# Source information
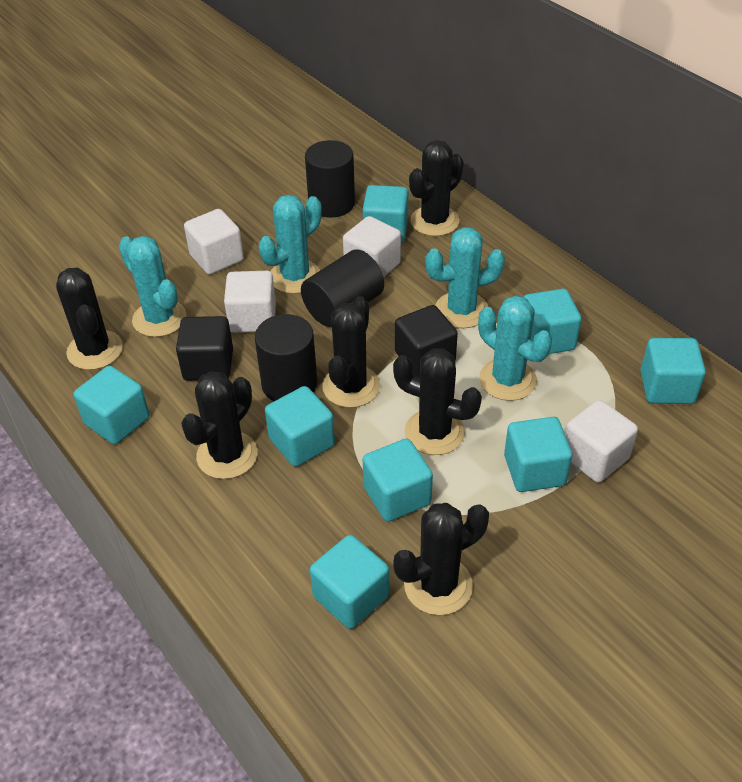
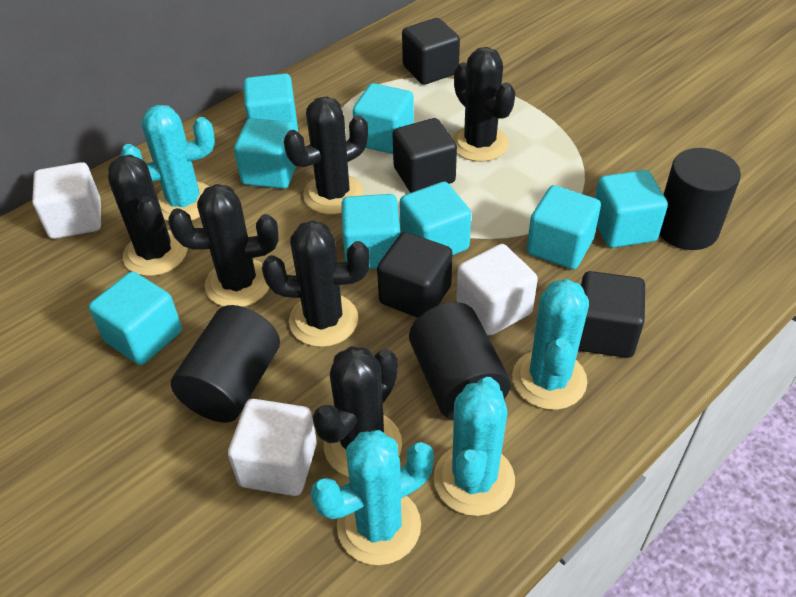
black cube: 2 -> 4
white cube: 4 -> 3

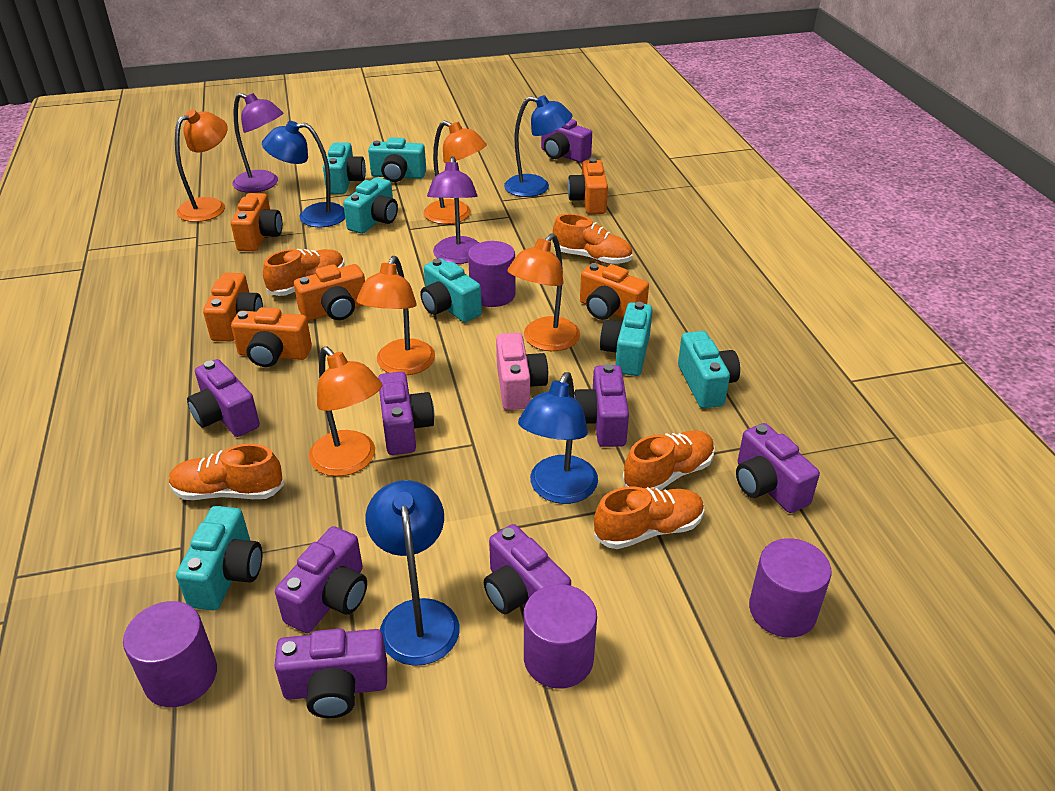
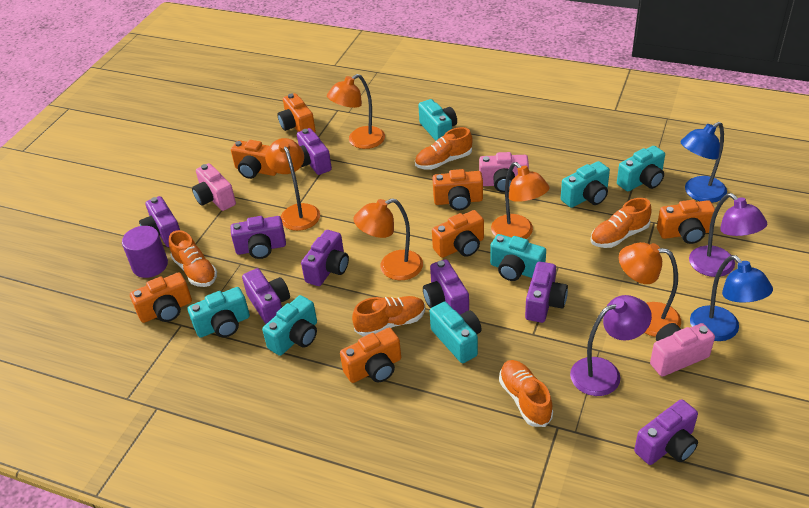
blue lamp: 4 -> 2
orange camera: 6 -> 7
pink camera: 1 -> 3
purple cylinder: 4 -> 1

# What you are asked to do
Rewrite the data above exactly as given, but omit the images.

# Result below
black cube: 2 -> 4
white cube: 4 -> 3

blue lamp: 4 -> 2
orange camera: 6 -> 7
pink camera: 1 -> 3
purple cylinder: 4 -> 1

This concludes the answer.